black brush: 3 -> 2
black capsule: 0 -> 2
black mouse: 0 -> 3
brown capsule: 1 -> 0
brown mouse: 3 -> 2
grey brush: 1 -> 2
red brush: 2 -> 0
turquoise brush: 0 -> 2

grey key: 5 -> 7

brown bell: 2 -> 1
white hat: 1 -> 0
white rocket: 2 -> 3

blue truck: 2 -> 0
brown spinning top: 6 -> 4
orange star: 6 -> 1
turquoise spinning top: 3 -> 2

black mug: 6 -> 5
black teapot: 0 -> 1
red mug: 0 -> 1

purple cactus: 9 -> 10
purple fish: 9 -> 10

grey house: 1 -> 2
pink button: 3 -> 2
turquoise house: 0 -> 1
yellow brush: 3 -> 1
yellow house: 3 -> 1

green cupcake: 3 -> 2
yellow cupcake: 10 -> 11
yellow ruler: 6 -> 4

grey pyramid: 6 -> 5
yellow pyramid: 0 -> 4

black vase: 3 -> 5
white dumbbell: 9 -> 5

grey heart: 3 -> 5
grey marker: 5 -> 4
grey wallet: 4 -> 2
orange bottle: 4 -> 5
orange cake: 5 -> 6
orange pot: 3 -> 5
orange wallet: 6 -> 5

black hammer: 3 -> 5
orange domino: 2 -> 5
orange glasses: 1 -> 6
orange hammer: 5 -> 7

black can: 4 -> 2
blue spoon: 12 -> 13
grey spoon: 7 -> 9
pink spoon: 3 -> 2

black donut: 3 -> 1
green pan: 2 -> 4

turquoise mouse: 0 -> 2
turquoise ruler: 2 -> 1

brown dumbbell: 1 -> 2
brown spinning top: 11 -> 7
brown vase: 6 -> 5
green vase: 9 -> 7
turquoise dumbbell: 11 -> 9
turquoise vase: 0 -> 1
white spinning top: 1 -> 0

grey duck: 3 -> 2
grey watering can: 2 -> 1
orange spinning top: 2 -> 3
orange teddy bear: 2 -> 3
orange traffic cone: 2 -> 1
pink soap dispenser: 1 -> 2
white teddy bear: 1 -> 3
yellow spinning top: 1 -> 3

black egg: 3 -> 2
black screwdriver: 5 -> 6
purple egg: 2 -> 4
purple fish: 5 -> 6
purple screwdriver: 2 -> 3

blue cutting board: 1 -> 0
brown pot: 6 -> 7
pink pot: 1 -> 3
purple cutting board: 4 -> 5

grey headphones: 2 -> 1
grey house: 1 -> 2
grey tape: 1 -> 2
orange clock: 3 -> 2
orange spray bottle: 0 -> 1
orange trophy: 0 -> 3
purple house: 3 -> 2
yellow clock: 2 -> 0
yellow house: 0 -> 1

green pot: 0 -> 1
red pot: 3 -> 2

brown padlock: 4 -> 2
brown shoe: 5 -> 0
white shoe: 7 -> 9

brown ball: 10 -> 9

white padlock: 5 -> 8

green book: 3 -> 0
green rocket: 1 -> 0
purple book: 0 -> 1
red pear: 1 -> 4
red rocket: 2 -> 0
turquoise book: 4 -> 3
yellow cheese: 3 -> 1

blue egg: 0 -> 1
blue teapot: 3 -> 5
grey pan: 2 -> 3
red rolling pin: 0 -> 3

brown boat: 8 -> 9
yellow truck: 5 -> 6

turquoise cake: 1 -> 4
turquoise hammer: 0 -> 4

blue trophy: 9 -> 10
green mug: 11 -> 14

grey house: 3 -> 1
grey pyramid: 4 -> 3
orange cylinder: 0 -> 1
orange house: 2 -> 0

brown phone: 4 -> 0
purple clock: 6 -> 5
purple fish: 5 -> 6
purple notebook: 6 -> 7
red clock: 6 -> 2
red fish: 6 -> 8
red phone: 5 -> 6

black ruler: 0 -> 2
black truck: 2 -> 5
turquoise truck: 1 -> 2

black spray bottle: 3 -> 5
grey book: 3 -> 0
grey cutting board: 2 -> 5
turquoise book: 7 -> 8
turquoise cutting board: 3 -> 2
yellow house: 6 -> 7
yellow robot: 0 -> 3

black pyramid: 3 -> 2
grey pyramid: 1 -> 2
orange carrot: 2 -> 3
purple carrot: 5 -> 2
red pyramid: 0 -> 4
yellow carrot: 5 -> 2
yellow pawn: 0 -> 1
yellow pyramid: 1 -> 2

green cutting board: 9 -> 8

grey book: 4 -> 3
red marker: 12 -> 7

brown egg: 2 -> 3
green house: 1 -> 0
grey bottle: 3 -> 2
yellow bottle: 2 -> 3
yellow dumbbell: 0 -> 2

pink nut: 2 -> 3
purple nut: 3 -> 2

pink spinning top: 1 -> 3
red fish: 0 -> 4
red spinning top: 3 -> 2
══════════
Work task: Whichever lines of the material hold the word "board", find and copy them.

Solved exercise:
blue cutting board: 1 -> 0
purple cutting board: 4 -> 5
grey cutting board: 2 -> 5
turquoise cutting board: 3 -> 2
green cutting board: 9 -> 8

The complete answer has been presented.